> **What is being asked**
Which of the lines in the listing that follows hold "RELAY"? Pull each one out.

--- Records provided Enclosed Below ---

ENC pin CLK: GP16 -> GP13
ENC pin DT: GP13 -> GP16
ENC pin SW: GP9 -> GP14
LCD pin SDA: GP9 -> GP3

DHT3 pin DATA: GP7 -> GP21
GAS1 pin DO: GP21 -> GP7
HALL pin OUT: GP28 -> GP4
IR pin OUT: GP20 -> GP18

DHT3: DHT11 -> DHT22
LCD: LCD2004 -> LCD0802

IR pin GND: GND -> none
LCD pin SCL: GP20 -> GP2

--- End of Enclosed Records provided ---
--- Records provided Enclosed Below ---

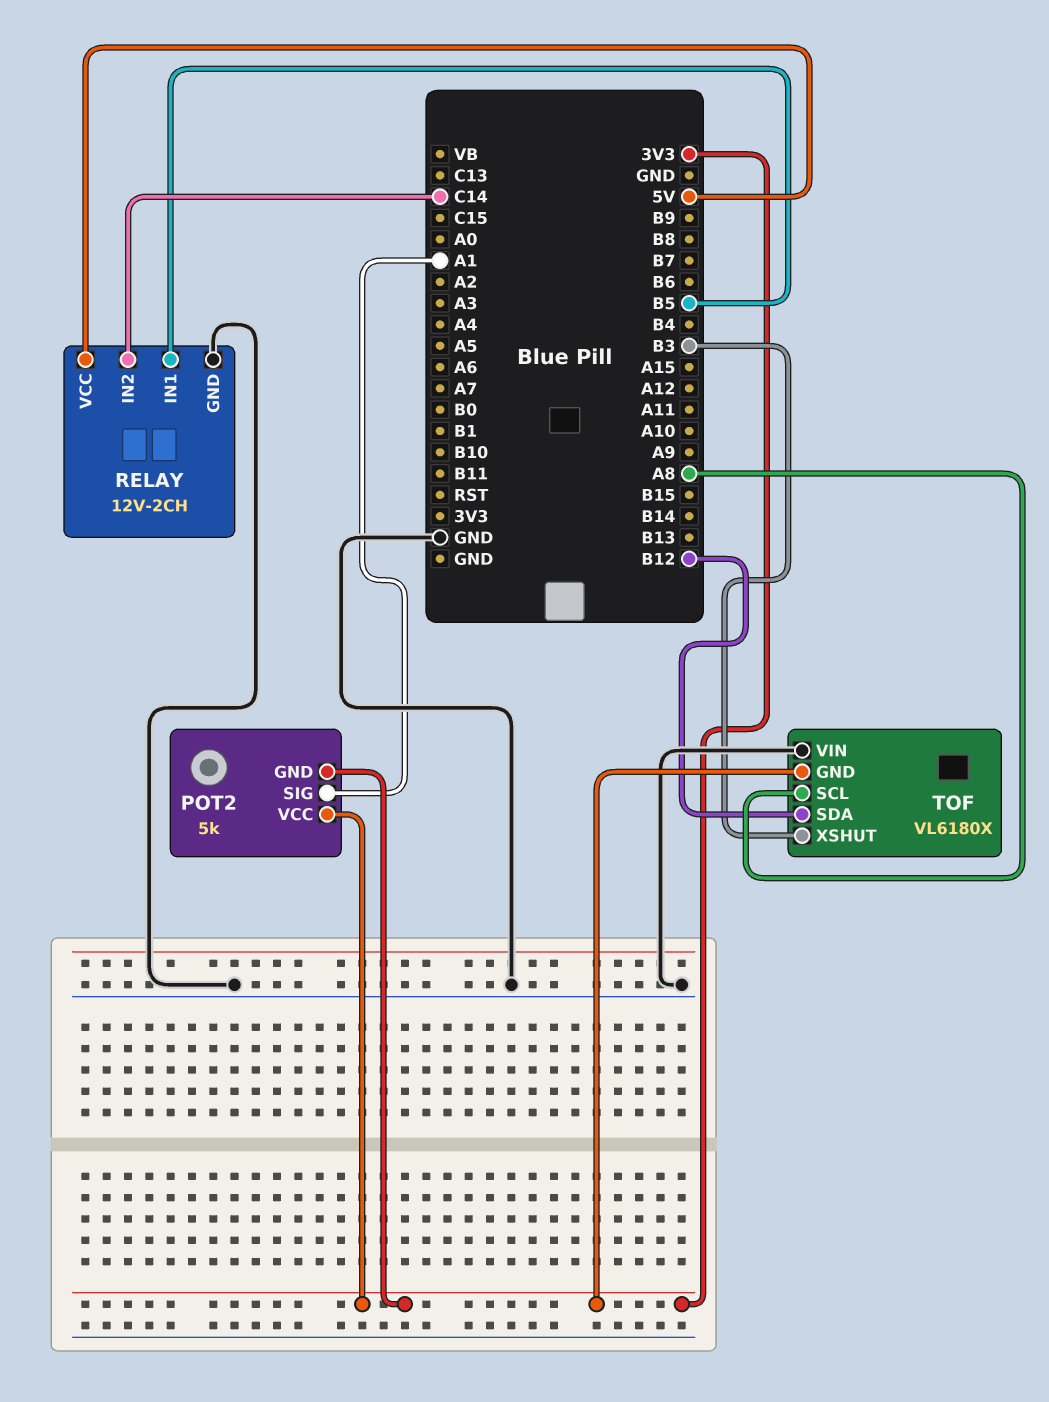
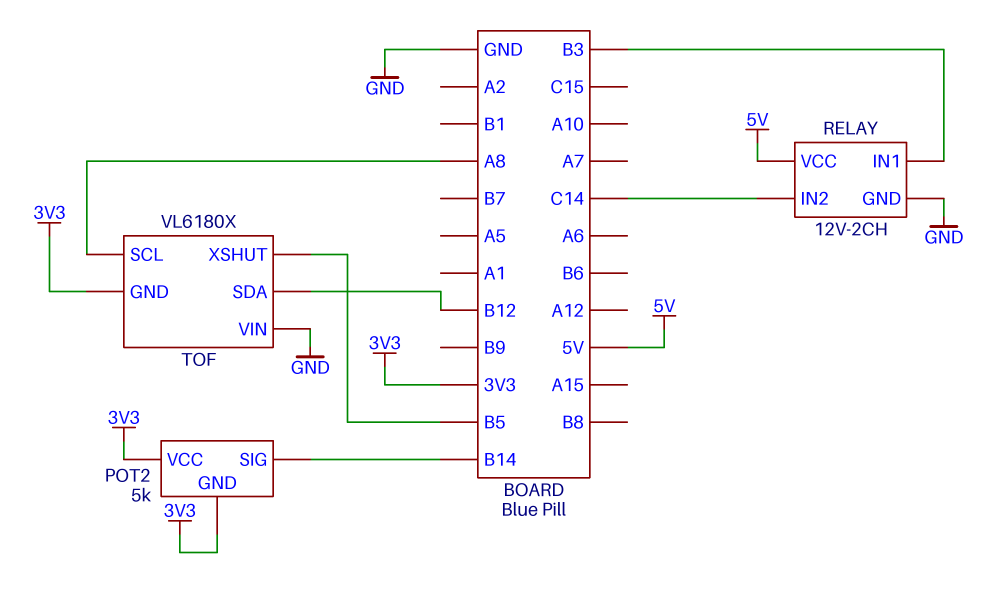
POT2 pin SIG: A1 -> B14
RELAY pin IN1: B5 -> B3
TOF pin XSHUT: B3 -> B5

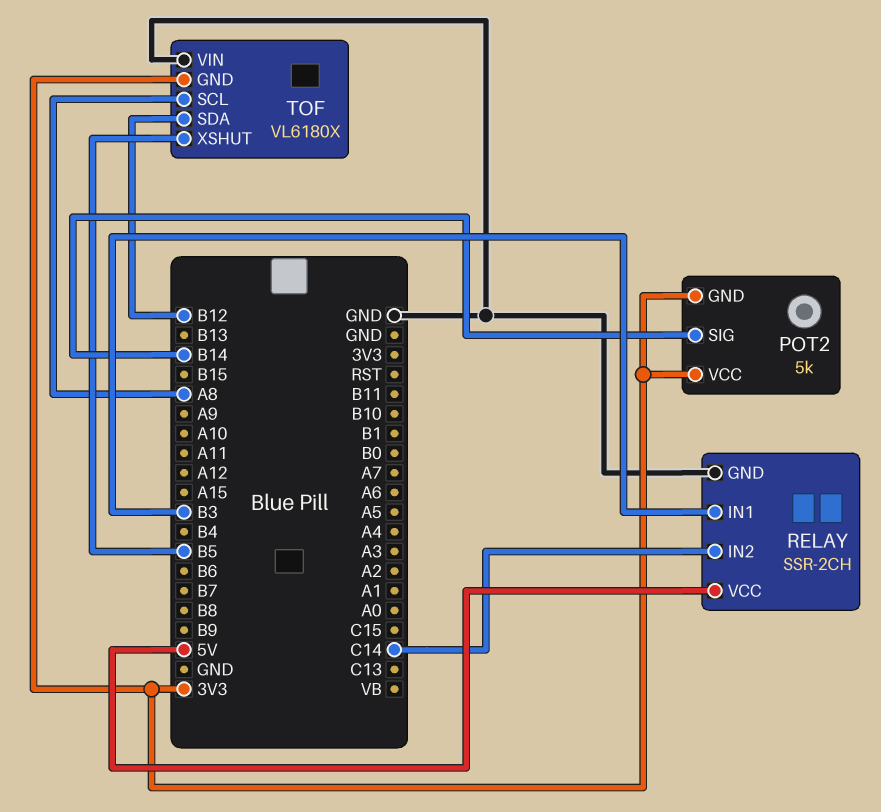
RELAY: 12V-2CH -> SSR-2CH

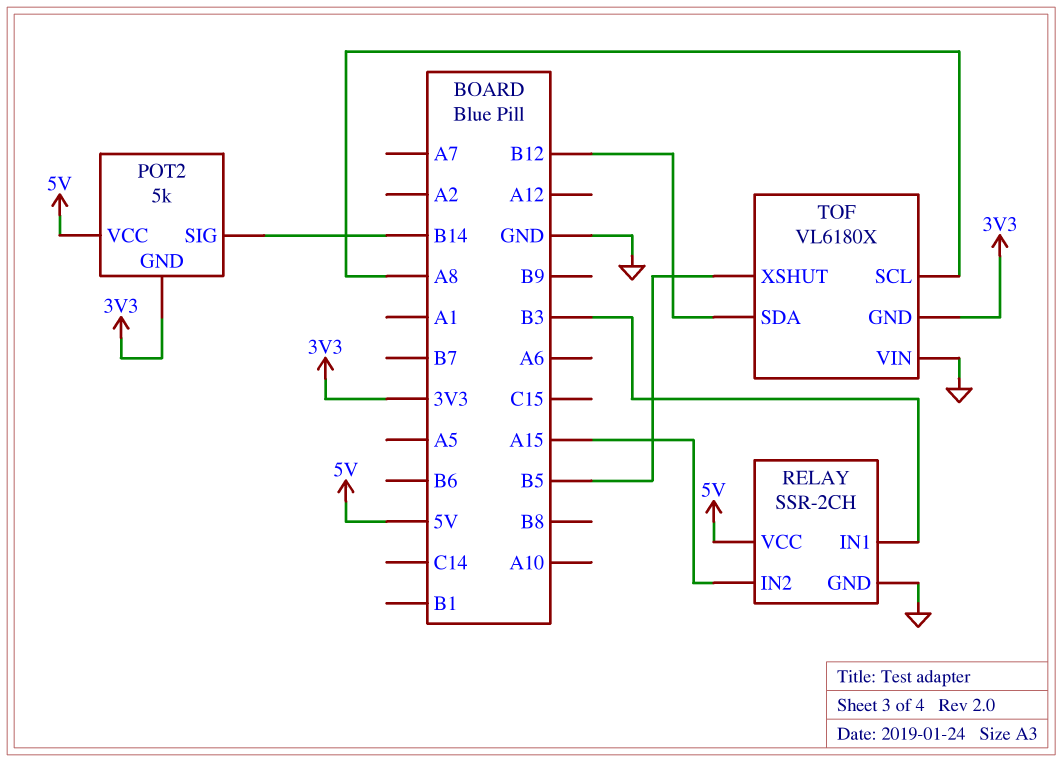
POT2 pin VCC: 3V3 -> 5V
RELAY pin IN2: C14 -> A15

--- End of Enclosed Records provided ---

> **Problem solution**
RELAY pin IN1: B5 -> B3
RELAY: 12V-2CH -> SSR-2CH
RELAY pin IN2: C14 -> A15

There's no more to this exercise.